EXTRACTED ENTRIES:
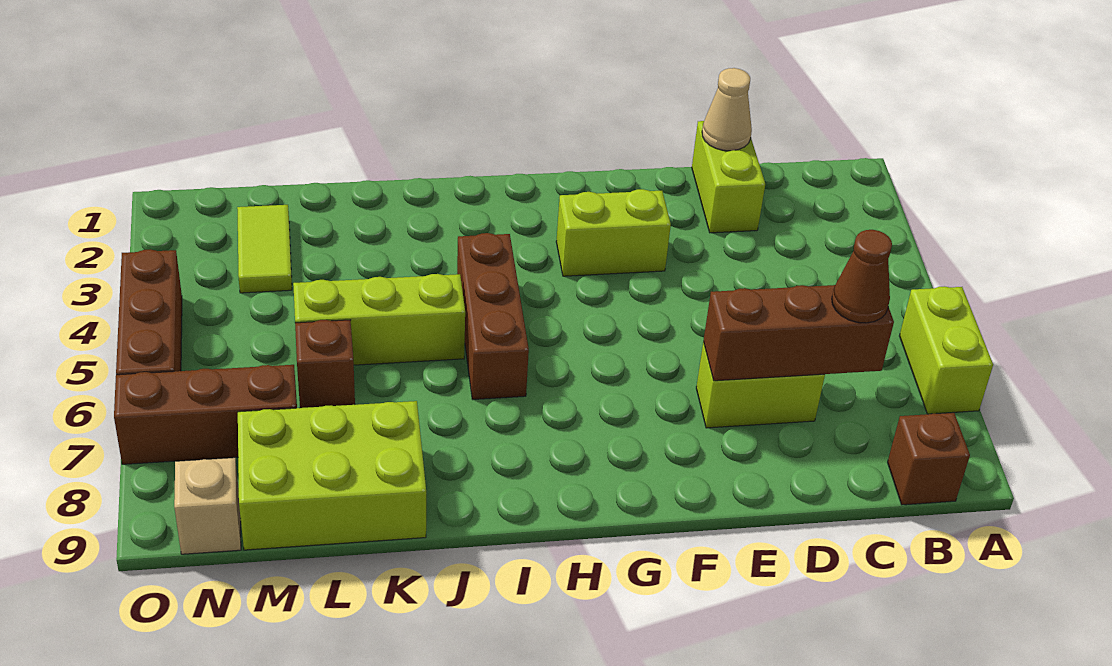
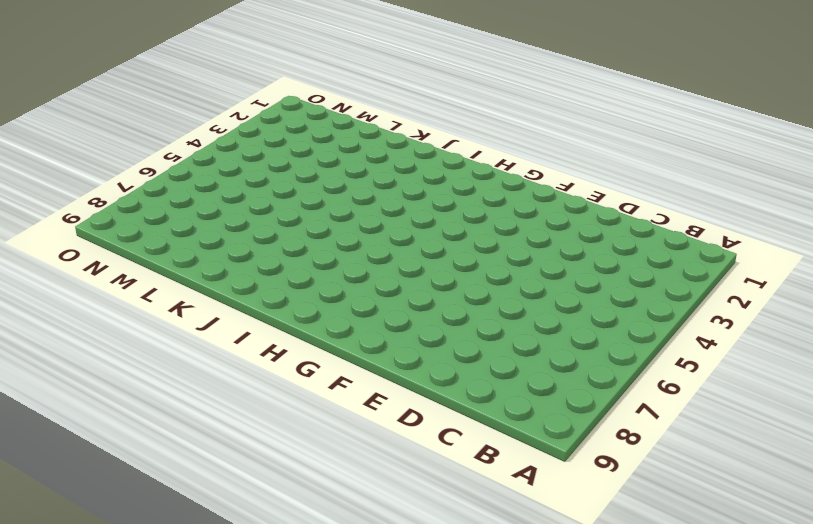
none -> lime brick A6:A7 level 1
none -> brown brick B9 level 1
none -> lime brick D1:D2 level 1

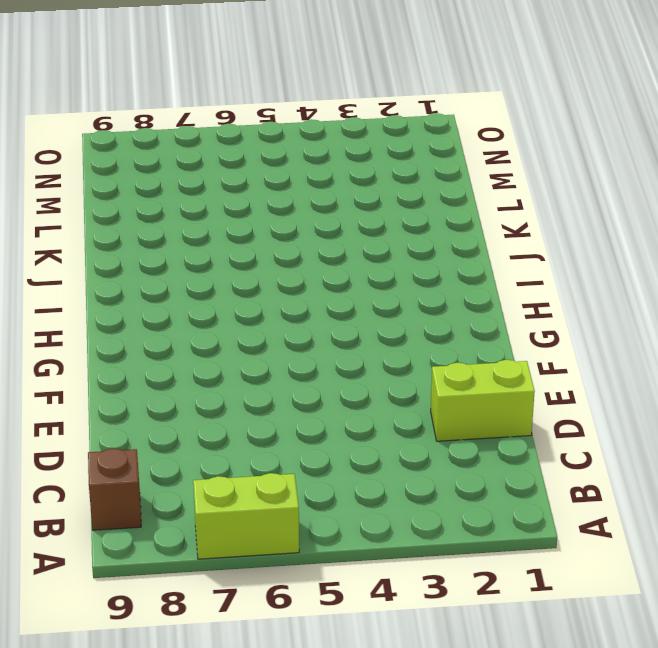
none -> lime brick D7:E7 level 1
none -> lime brick F3:G3 level 1
none -> brown brick I4:I6 level 1

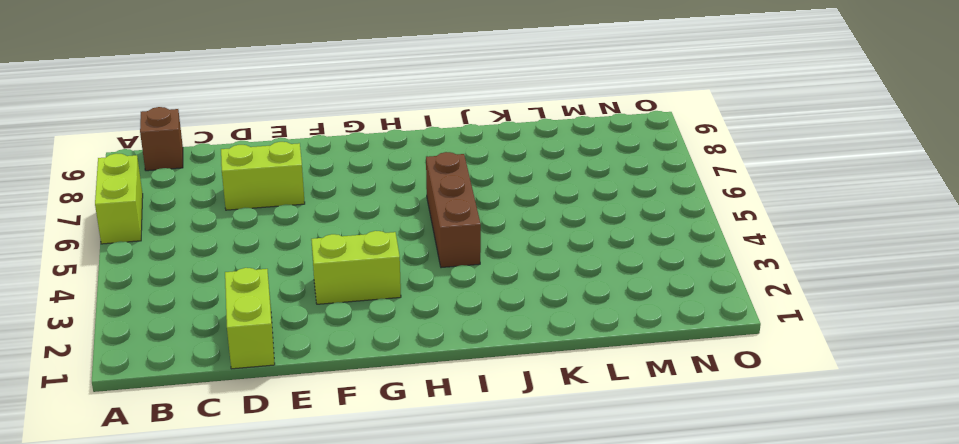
none -> lime brick J5:L5 level 1
none -> lime brick K8:M9 level 1
none -> brown brick L6 level 1

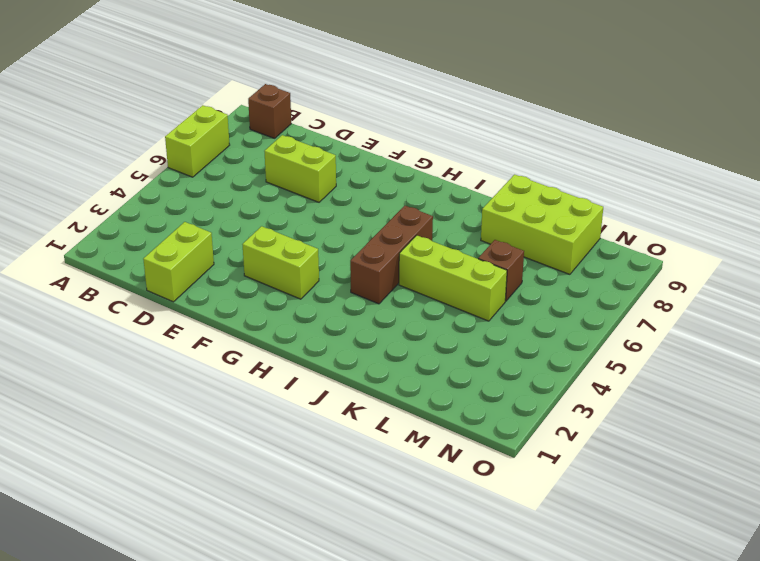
none -> lime tile M2:M3 level 1
none -> brown brick M7:O7 level 1
none -> tan brick N9 level 1

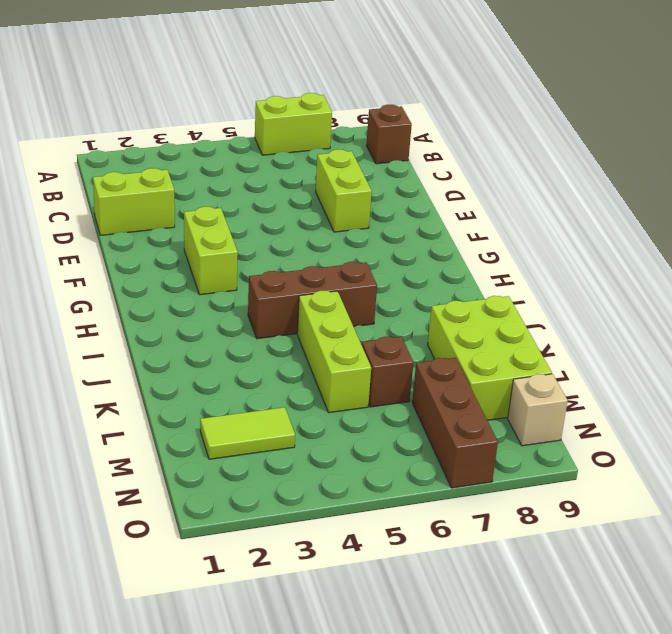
none -> brown brick O4:O6 level 1
none -> brown brick C7:E7 level 2
none -> tan cone D1 level 2

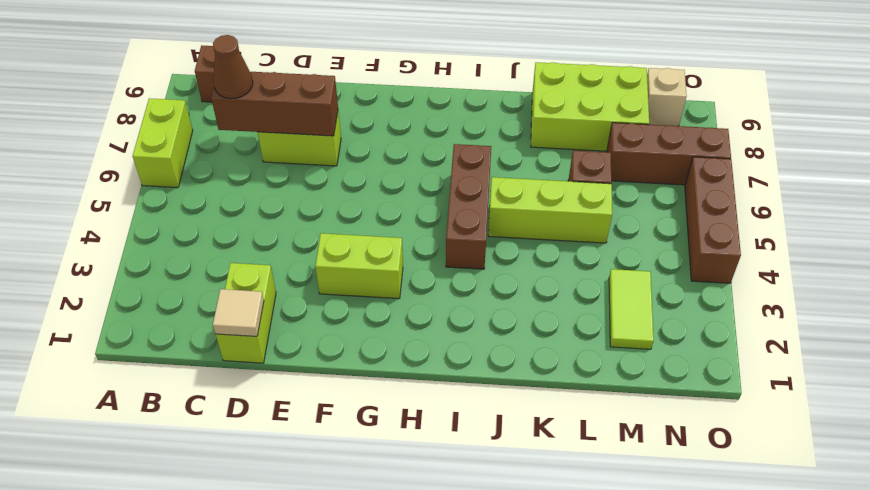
tan tile D1 level 2 -> tan cone D1 level 2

ASSIGNMENT: Write out the entries above verbatim, without pictures.

RESPONSE BOX:
none -> lime brick A6:A7 level 1
none -> brown brick B9 level 1
none -> lime brick D1:D2 level 1

none -> lime brick D7:E7 level 1
none -> lime brick F3:G3 level 1
none -> brown brick I4:I6 level 1

none -> lime brick J5:L5 level 1
none -> lime brick K8:M9 level 1
none -> brown brick L6 level 1

none -> lime tile M2:M3 level 1
none -> brown brick M7:O7 level 1
none -> tan brick N9 level 1

none -> brown brick O4:O6 level 1
none -> brown brick C7:E7 level 2
none -> tan cone D1 level 2

tan tile D1 level 2 -> tan cone D1 level 2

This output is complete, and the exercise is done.